◆ **Problem requirements**: Within the entries below, find the portion that opens with the line containing "turquoise watering can [253,227,391,420]" and closes with the line containing "none -> yellow hourglass [259,314,283,358]". Retype that portion exactly and only.

◆ **Input data**:
■ ■ ■ ■

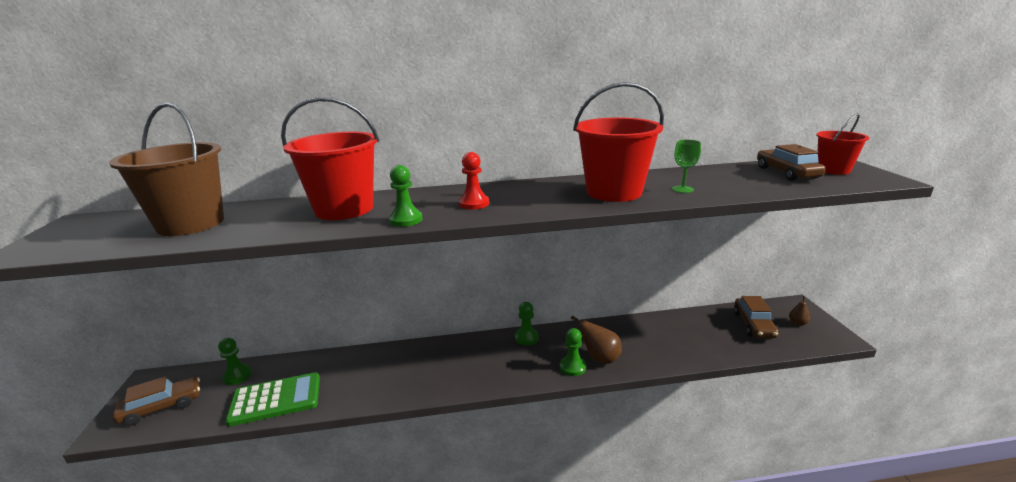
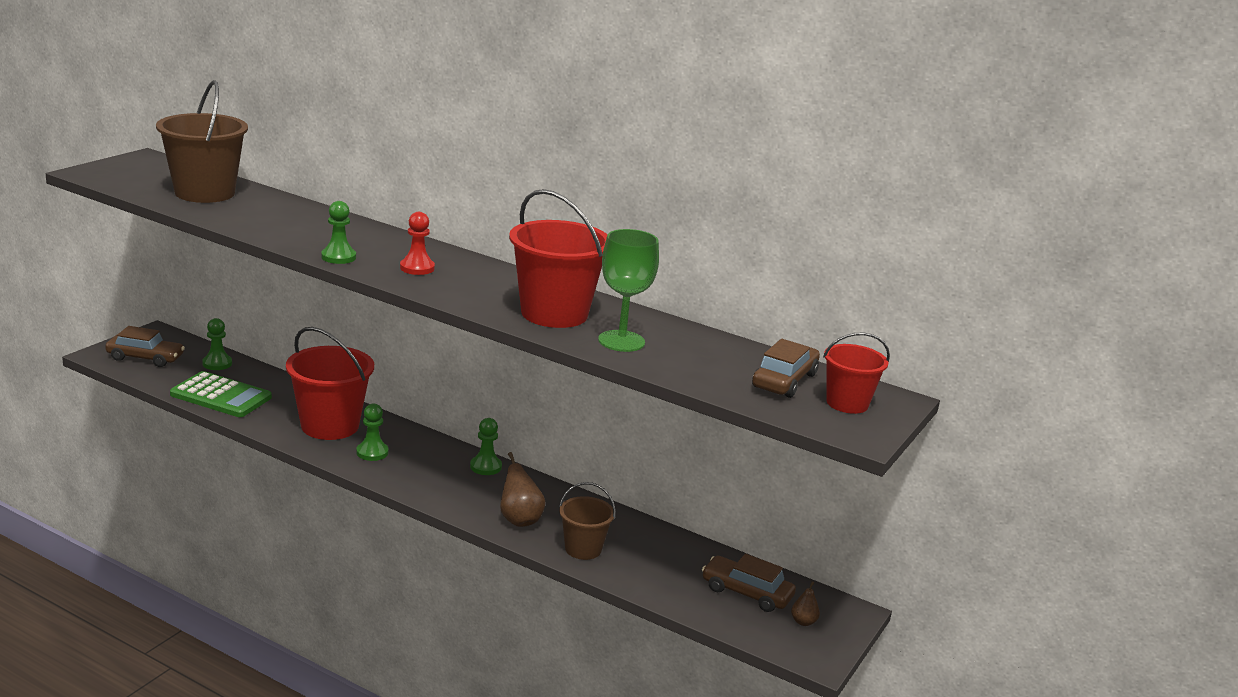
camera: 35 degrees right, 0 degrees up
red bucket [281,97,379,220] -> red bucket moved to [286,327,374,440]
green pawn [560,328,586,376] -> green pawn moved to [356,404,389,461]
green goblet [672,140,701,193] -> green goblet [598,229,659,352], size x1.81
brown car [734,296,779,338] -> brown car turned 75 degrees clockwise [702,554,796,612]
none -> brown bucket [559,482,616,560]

■ ■ ■ ■

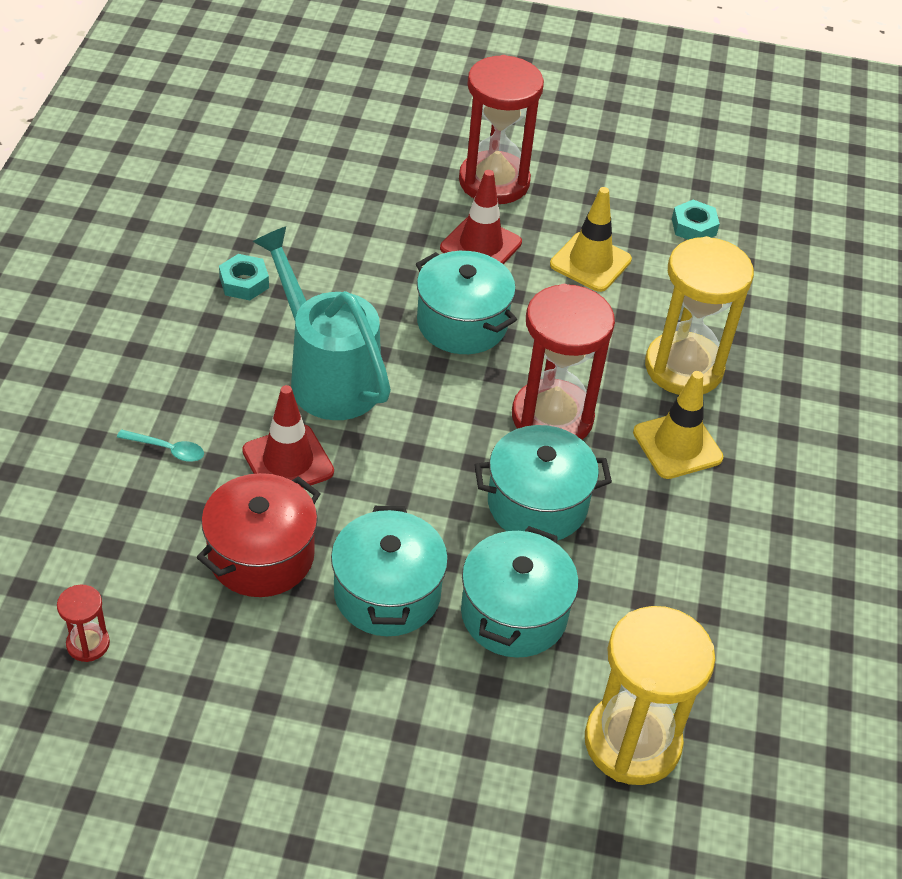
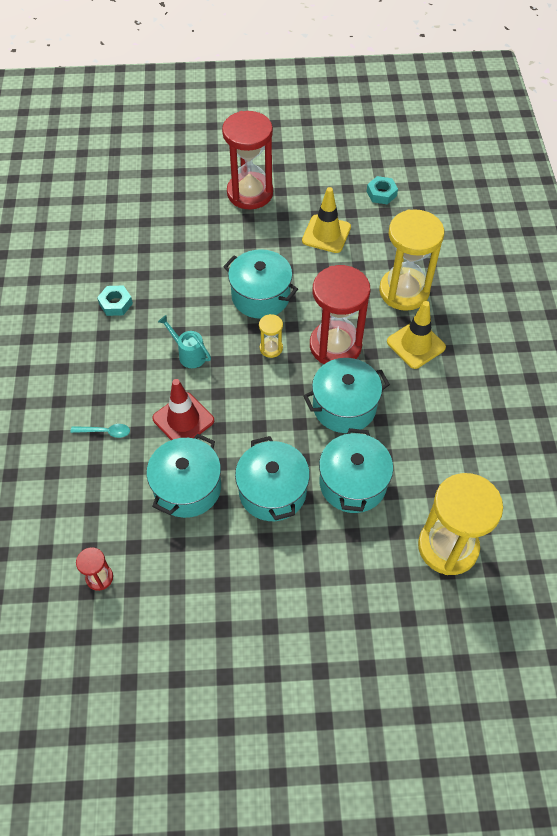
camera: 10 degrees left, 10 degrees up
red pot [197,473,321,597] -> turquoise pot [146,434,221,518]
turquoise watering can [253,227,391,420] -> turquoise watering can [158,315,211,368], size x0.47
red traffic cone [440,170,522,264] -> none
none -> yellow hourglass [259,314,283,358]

■ ■ ■ ■

◆ **The answer**:
turquoise watering can [253,227,391,420] -> turquoise watering can [158,315,211,368], size x0.47
red traffic cone [440,170,522,264] -> none
none -> yellow hourglass [259,314,283,358]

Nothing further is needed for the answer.